## Work to complete:
Produce as output only the lines below starting at the line with "MATRIX pin CLK: 7 -> 15" and continuing through the line with "BARO1: BME280 -> BME680", each one exactly as written.

Stored data entries:
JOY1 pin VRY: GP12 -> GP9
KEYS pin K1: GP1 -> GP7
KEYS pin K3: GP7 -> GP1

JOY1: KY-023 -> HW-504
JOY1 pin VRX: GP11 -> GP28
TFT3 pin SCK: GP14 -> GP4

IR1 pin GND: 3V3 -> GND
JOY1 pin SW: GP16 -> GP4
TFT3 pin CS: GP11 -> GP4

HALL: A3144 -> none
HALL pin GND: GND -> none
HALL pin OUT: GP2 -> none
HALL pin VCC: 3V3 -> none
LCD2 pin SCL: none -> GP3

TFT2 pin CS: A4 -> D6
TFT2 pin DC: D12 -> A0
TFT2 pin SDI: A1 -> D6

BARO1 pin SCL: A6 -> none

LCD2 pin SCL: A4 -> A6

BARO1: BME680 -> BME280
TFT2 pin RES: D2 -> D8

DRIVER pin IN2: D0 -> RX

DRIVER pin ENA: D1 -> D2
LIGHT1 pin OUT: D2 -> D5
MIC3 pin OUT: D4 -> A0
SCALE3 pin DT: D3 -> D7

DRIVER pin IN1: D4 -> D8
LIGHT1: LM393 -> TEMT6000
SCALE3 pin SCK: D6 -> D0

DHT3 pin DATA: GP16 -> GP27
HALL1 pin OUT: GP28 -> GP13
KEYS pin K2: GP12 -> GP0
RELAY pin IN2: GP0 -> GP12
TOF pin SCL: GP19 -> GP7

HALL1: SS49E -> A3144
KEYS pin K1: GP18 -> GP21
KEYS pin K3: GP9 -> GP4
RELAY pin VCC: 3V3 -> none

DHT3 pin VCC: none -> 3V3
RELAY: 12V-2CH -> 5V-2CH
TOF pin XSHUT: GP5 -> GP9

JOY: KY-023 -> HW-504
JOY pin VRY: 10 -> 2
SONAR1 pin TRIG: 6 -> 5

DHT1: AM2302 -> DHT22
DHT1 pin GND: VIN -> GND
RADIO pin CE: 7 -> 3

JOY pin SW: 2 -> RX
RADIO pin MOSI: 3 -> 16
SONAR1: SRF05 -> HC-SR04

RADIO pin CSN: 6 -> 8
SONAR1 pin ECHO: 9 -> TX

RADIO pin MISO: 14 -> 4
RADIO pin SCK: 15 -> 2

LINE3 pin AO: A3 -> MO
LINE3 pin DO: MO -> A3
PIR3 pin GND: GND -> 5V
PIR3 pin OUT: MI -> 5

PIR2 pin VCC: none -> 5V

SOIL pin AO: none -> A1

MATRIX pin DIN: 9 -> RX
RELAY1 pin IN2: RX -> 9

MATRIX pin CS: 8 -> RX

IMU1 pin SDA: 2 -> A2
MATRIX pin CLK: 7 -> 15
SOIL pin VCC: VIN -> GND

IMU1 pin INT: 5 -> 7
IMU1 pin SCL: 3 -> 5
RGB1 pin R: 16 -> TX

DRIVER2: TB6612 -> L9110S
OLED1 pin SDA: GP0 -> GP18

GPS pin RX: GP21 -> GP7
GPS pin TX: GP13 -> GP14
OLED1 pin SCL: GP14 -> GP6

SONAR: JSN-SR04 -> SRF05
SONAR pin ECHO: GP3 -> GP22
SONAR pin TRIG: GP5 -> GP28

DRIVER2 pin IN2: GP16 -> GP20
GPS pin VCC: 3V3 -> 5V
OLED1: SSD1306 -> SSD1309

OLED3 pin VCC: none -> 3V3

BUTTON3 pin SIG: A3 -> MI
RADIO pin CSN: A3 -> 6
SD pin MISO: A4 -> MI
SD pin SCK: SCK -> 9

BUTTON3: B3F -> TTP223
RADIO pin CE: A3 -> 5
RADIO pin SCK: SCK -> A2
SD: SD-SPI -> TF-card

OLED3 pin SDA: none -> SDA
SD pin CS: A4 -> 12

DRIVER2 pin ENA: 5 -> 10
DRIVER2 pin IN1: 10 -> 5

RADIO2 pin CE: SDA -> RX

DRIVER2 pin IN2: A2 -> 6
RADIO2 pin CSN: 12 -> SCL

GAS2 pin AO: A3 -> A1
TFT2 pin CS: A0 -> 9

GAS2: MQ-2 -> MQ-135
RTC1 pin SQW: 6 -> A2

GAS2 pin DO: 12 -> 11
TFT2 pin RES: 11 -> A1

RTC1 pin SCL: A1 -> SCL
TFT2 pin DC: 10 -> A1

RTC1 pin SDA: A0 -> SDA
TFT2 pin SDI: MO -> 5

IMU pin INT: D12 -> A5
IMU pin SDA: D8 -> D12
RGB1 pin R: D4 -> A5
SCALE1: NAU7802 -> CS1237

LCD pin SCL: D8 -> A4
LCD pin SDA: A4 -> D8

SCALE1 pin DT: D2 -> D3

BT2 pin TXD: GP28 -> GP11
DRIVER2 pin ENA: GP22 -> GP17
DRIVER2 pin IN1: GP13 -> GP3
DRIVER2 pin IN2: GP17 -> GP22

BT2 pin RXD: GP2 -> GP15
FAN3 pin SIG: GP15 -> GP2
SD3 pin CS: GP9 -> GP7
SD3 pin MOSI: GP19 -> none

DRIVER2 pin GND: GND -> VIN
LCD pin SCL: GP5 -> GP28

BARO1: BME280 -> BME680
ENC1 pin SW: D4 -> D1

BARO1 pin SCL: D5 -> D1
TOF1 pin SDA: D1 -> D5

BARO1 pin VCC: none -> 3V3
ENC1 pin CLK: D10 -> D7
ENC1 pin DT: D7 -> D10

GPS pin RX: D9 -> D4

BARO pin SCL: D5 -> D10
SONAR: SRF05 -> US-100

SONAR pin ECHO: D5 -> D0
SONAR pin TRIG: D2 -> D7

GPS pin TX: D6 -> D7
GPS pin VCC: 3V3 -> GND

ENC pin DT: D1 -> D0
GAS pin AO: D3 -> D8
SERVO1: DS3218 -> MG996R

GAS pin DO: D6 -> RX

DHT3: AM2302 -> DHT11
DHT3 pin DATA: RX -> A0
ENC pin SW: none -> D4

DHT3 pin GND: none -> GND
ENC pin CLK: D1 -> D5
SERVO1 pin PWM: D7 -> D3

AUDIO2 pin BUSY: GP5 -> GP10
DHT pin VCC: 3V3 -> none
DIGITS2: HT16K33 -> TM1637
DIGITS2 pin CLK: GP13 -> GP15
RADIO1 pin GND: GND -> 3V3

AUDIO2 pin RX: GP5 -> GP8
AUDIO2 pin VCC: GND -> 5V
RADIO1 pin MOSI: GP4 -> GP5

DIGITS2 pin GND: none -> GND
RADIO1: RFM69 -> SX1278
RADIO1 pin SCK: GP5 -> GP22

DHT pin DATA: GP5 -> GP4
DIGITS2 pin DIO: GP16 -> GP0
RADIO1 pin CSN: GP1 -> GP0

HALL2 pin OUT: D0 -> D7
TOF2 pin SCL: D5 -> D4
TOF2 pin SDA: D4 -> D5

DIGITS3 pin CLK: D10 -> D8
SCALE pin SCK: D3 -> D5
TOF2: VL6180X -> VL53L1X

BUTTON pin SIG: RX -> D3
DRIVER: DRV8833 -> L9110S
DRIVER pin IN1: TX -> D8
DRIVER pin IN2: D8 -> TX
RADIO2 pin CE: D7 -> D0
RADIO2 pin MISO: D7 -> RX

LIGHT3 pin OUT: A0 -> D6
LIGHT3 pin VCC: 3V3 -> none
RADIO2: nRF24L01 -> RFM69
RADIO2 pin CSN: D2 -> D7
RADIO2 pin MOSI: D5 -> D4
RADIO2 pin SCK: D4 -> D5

## Response below:
MATRIX pin CLK: 7 -> 15
SOIL pin VCC: VIN -> GND

IMU1 pin INT: 5 -> 7
IMU1 pin SCL: 3 -> 5
RGB1 pin R: 16 -> TX

DRIVER2: TB6612 -> L9110S
OLED1 pin SDA: GP0 -> GP18

GPS pin RX: GP21 -> GP7
GPS pin TX: GP13 -> GP14
OLED1 pin SCL: GP14 -> GP6

SONAR: JSN-SR04 -> SRF05
SONAR pin ECHO: GP3 -> GP22
SONAR pin TRIG: GP5 -> GP28

DRIVER2 pin IN2: GP16 -> GP20
GPS pin VCC: 3V3 -> 5V
OLED1: SSD1306 -> SSD1309

OLED3 pin VCC: none -> 3V3

BUTTON3 pin SIG: A3 -> MI
RADIO pin CSN: A3 -> 6
SD pin MISO: A4 -> MI
SD pin SCK: SCK -> 9

BUTTON3: B3F -> TTP223
RADIO pin CE: A3 -> 5
RADIO pin SCK: SCK -> A2
SD: SD-SPI -> TF-card

OLED3 pin SDA: none -> SDA
SD pin CS: A4 -> 12

DRIVER2 pin ENA: 5 -> 10
DRIVER2 pin IN1: 10 -> 5

RADIO2 pin CE: SDA -> RX

DRIVER2 pin IN2: A2 -> 6
RADIO2 pin CSN: 12 -> SCL

GAS2 pin AO: A3 -> A1
TFT2 pin CS: A0 -> 9

GAS2: MQ-2 -> MQ-135
RTC1 pin SQW: 6 -> A2

GAS2 pin DO: 12 -> 11
TFT2 pin RES: 11 -> A1

RTC1 pin SCL: A1 -> SCL
TFT2 pin DC: 10 -> A1

RTC1 pin SDA: A0 -> SDA
TFT2 pin SDI: MO -> 5

IMU pin INT: D12 -> A5
IMU pin SDA: D8 -> D12
RGB1 pin R: D4 -> A5
SCALE1: NAU7802 -> CS1237

LCD pin SCL: D8 -> A4
LCD pin SDA: A4 -> D8

SCALE1 pin DT: D2 -> D3

BT2 pin TXD: GP28 -> GP11
DRIVER2 pin ENA: GP22 -> GP17
DRIVER2 pin IN1: GP13 -> GP3
DRIVER2 pin IN2: GP17 -> GP22

BT2 pin RXD: GP2 -> GP15
FAN3 pin SIG: GP15 -> GP2
SD3 pin CS: GP9 -> GP7
SD3 pin MOSI: GP19 -> none

DRIVER2 pin GND: GND -> VIN
LCD pin SCL: GP5 -> GP28

BARO1: BME280 -> BME680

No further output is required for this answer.